**What you need to do**. Would you please repeat all of the data exactly, omitting the pictures?

Items from a dataset:
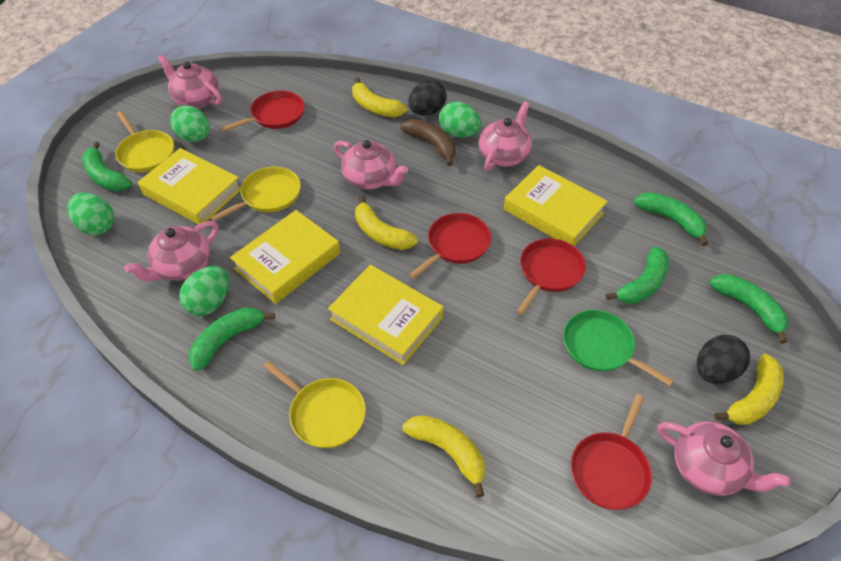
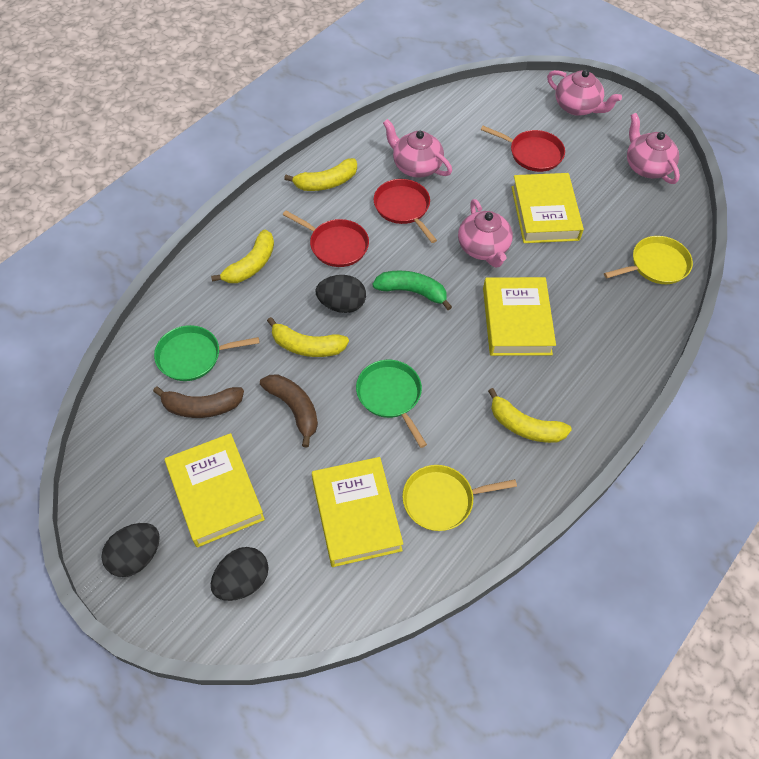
black egg: 2 -> 3
brown banana: 1 -> 2
green banana: 5 -> 1
green egg: 4 -> 0
green pan: 1 -> 2
pink teapot: 5 -> 4
red pan: 4 -> 3
yellow pan: 3 -> 2

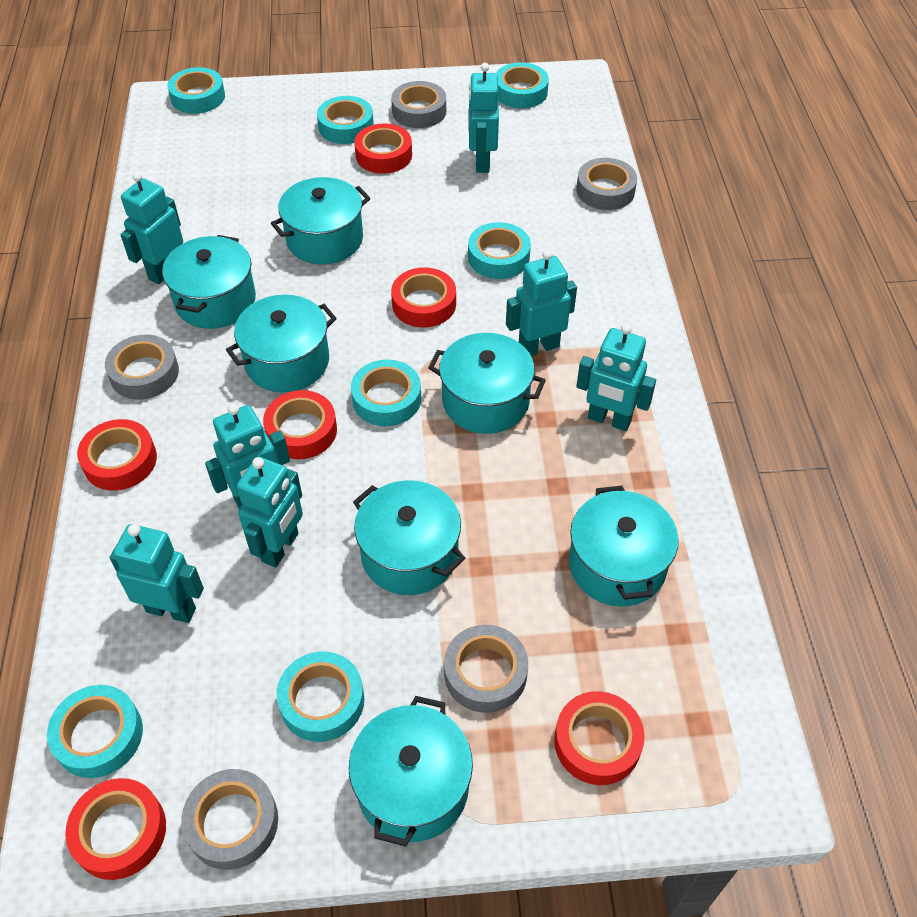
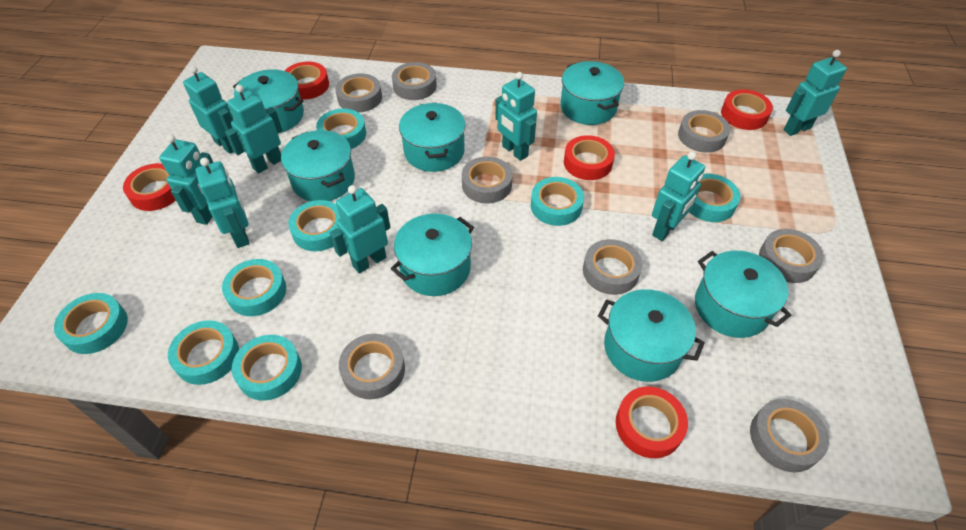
grey tape: 5 -> 8
red tape: 6 -> 5
turquoise robot: 7 -> 8
turquoise tape: 7 -> 8

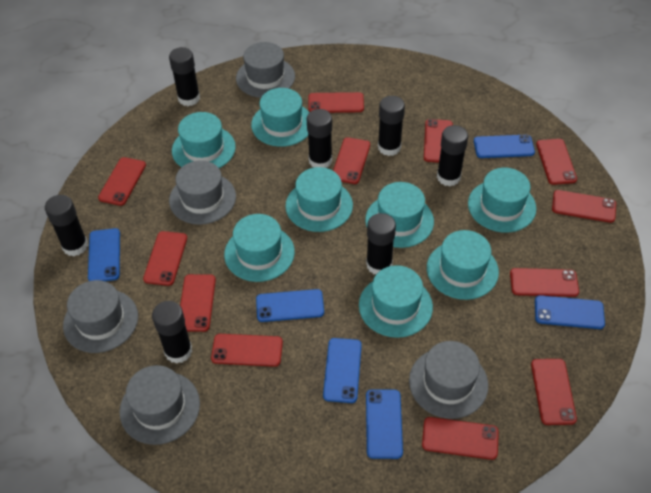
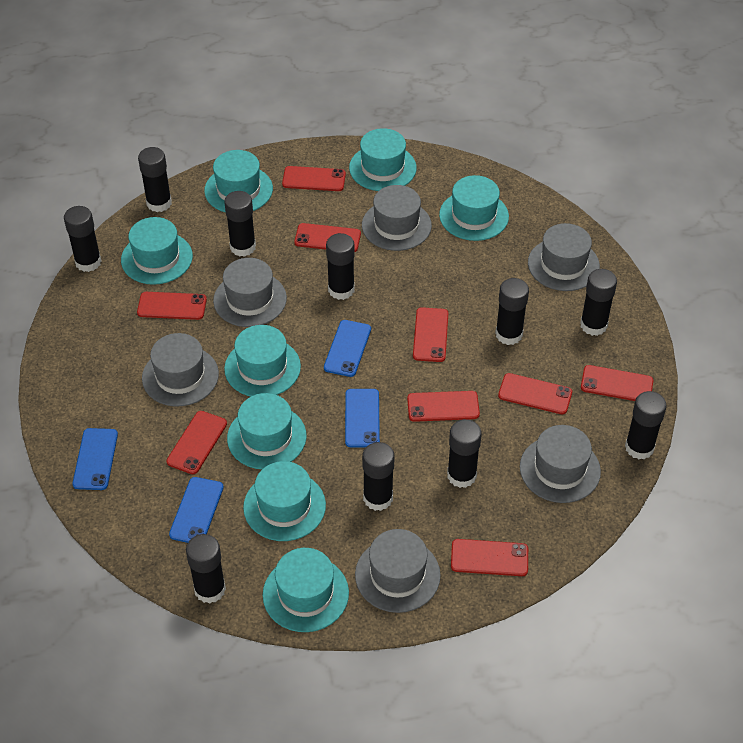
black glue stick: 7 -> 10
blue phone: 6 -> 4
grey hat: 5 -> 6
red phone: 12 -> 9

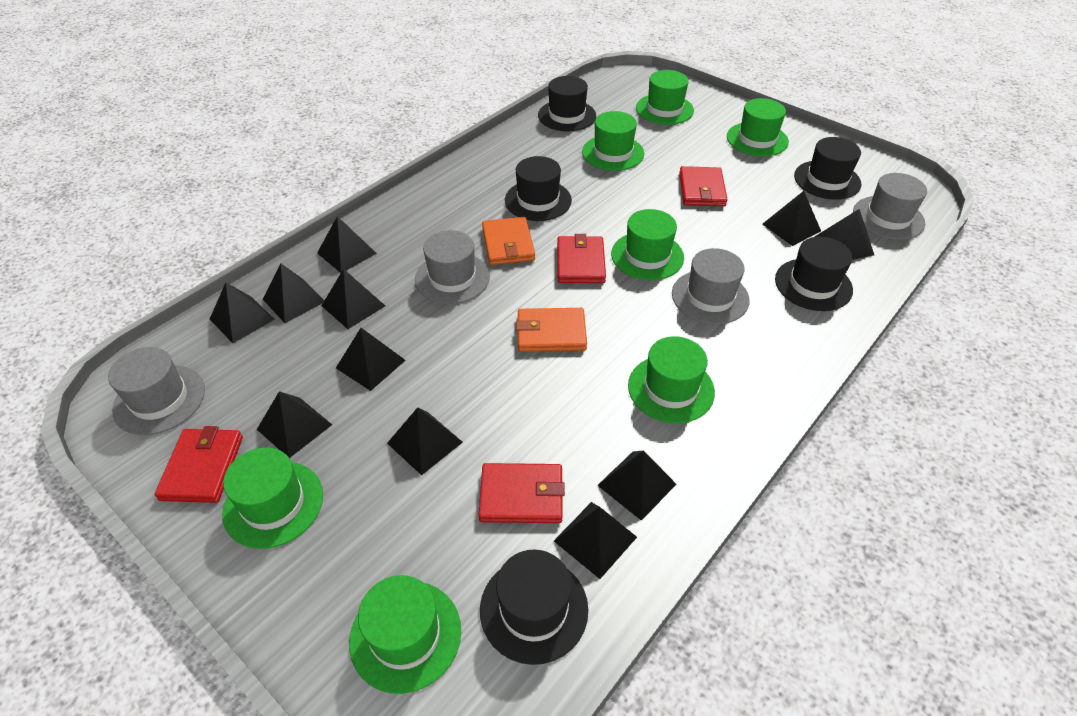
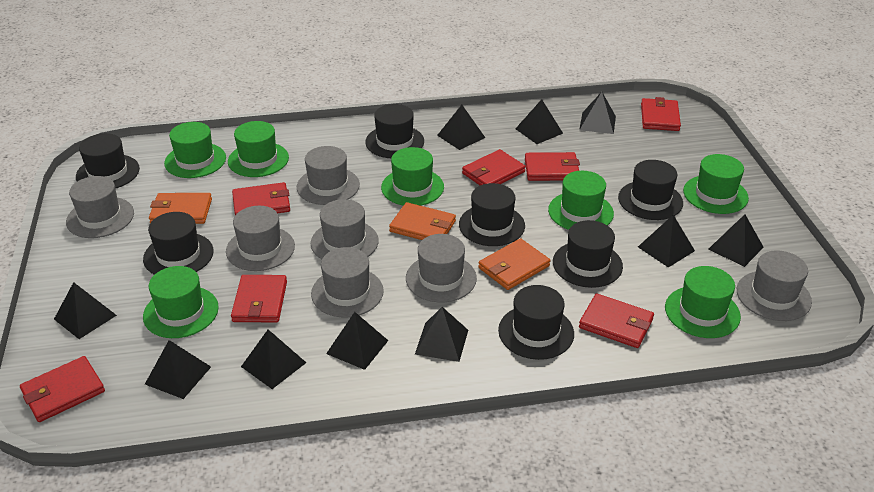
black hat: 5 -> 7
black pyramid: 11 -> 10
grey hat: 4 -> 7
orange wallet: 2 -> 3
red wallet: 4 -> 7

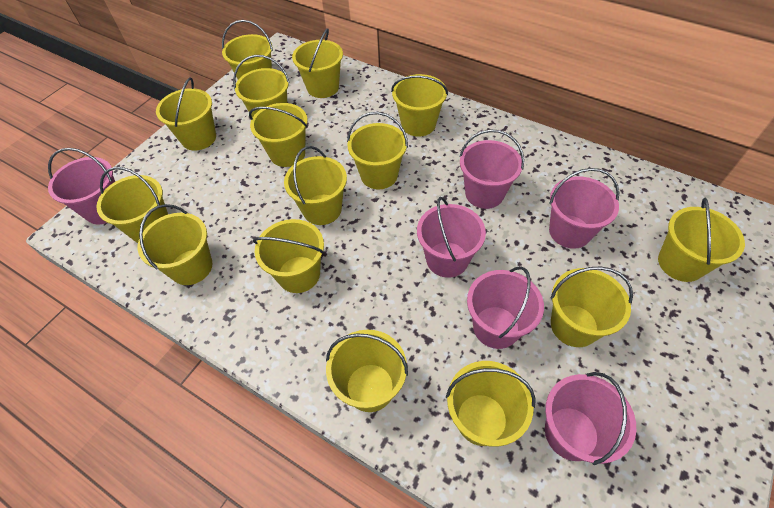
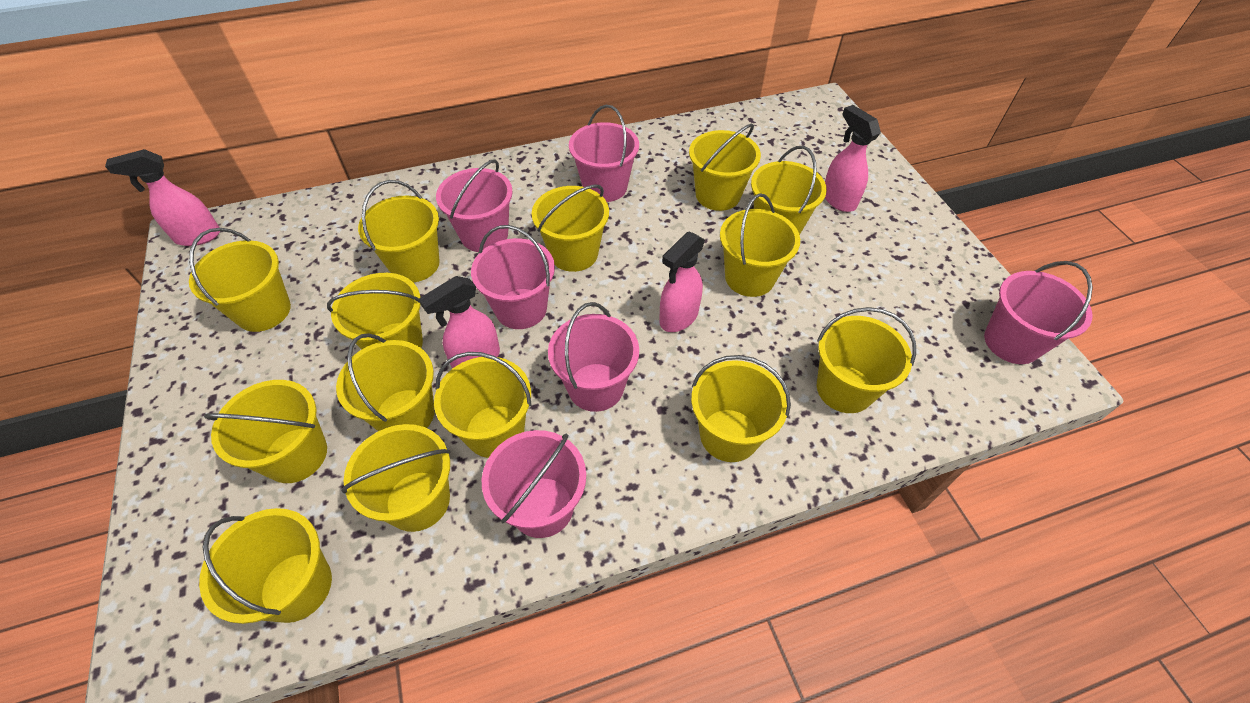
pink spray bottle: 0 -> 4
yellow bucket: 15 -> 14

**Answer to this exercise**.
black egg: 2 -> 3
brown banana: 1 -> 2
green banana: 5 -> 1
green egg: 4 -> 0
green pan: 1 -> 2
pink teapot: 5 -> 4
red pan: 4 -> 3
yellow pan: 3 -> 2

grey tape: 5 -> 8
red tape: 6 -> 5
turquoise robot: 7 -> 8
turquoise tape: 7 -> 8

black glue stick: 7 -> 10
blue phone: 6 -> 4
grey hat: 5 -> 6
red phone: 12 -> 9

black hat: 5 -> 7
black pyramid: 11 -> 10
grey hat: 4 -> 7
orange wallet: 2 -> 3
red wallet: 4 -> 7

pink spray bottle: 0 -> 4
yellow bucket: 15 -> 14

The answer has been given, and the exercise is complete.